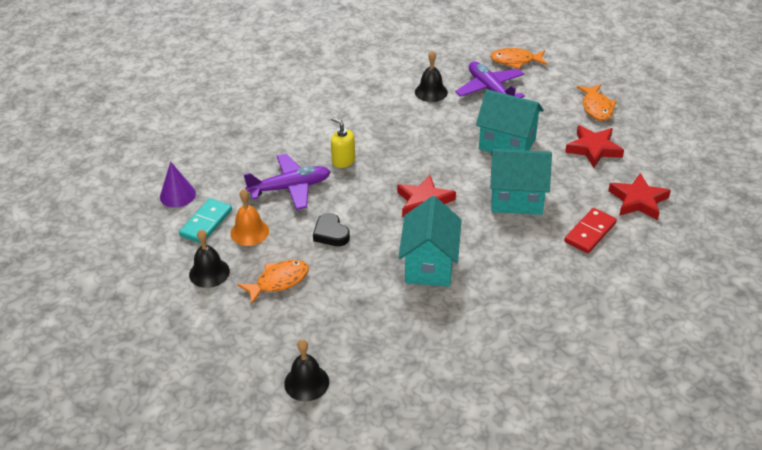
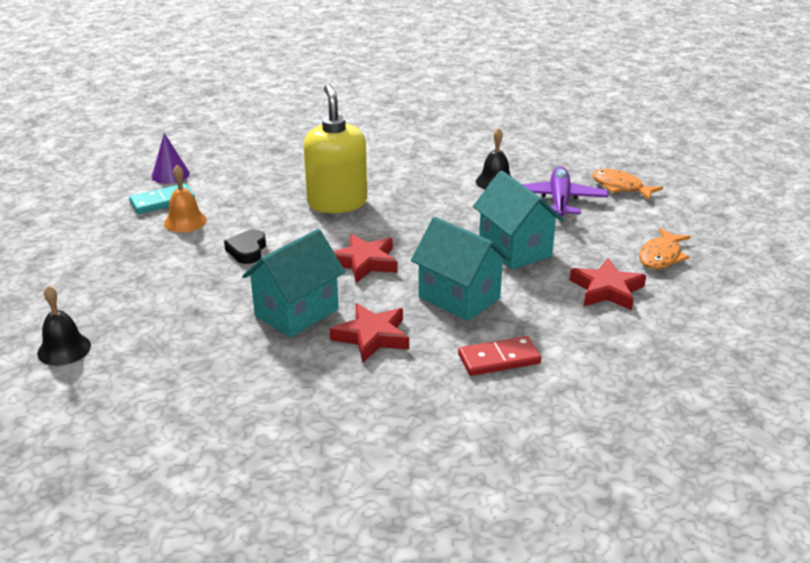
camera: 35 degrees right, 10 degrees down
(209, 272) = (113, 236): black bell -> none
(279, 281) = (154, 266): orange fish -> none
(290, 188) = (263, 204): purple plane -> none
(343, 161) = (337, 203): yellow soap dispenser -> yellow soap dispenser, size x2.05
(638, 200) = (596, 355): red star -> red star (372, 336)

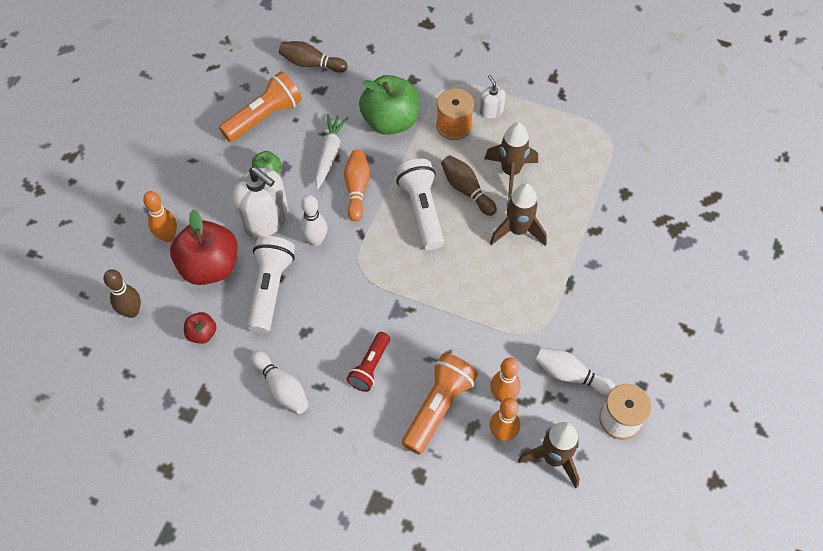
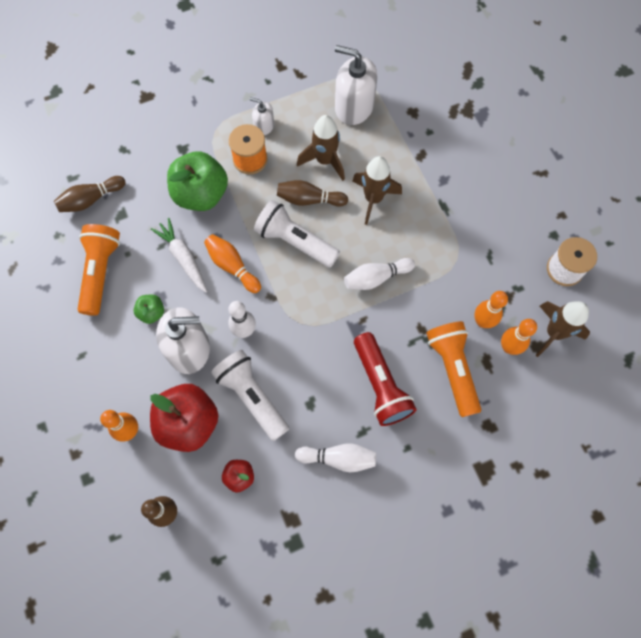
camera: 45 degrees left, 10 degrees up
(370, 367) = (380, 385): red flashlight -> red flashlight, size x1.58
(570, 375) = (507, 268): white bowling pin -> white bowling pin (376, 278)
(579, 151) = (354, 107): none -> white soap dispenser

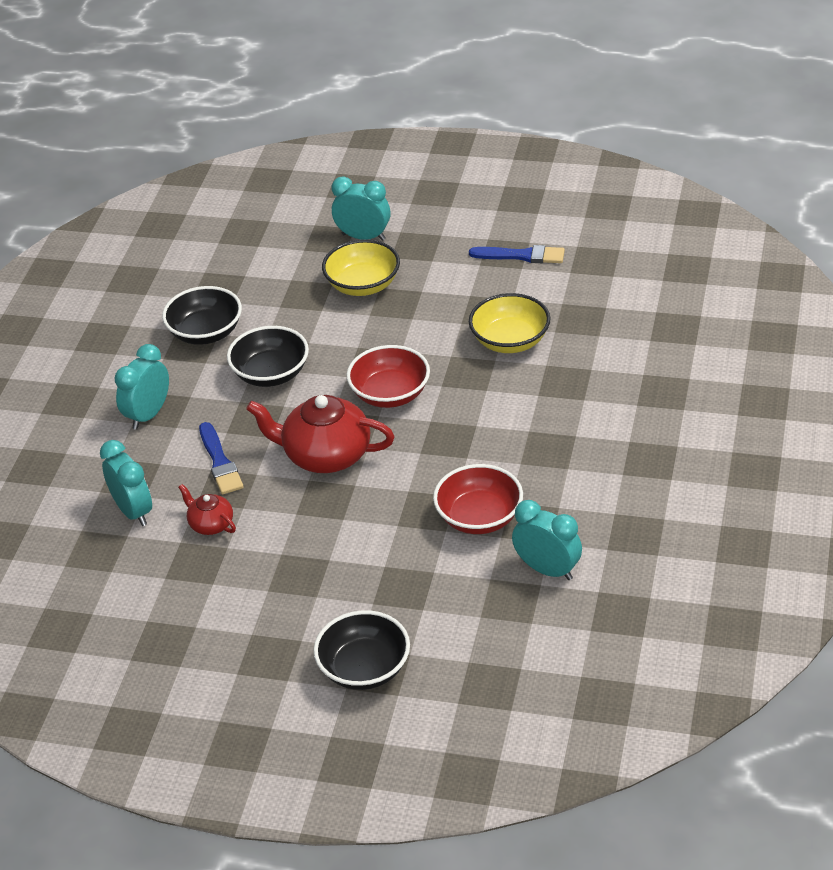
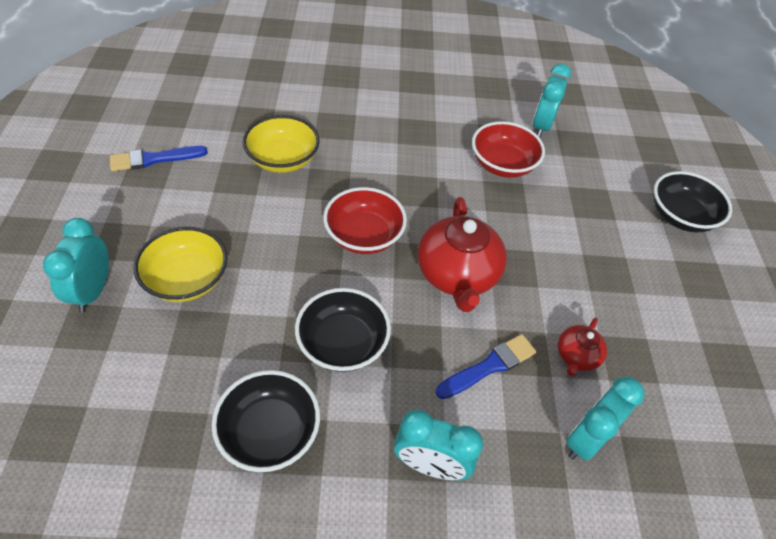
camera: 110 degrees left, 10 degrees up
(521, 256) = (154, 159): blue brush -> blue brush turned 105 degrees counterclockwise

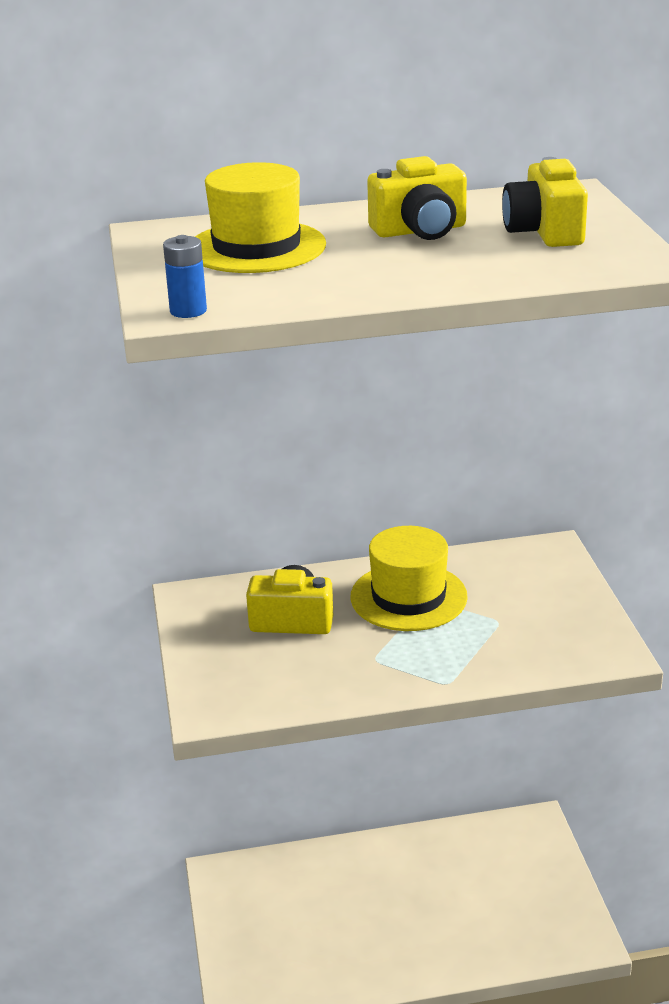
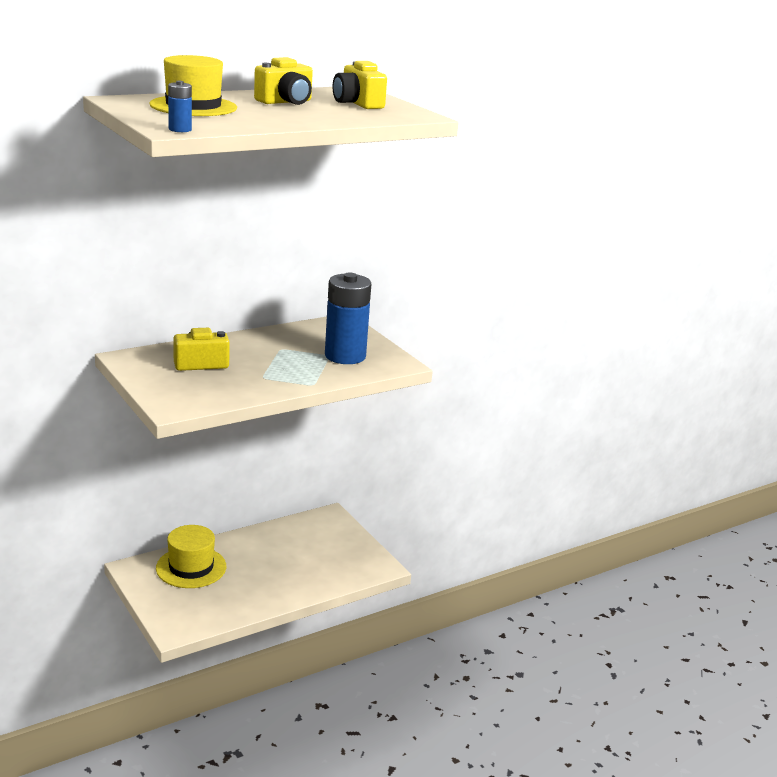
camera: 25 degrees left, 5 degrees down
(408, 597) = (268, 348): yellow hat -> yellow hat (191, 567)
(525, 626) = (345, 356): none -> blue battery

================

» **Try it**
Search the data above for the string "yellow" and report each line that holds it.

» **Written reply**
(343, 161) = (337, 203): yellow soap dispenser -> yellow soap dispenser, size x2.05
(408, 597) = (268, 348): yellow hat -> yellow hat (191, 567)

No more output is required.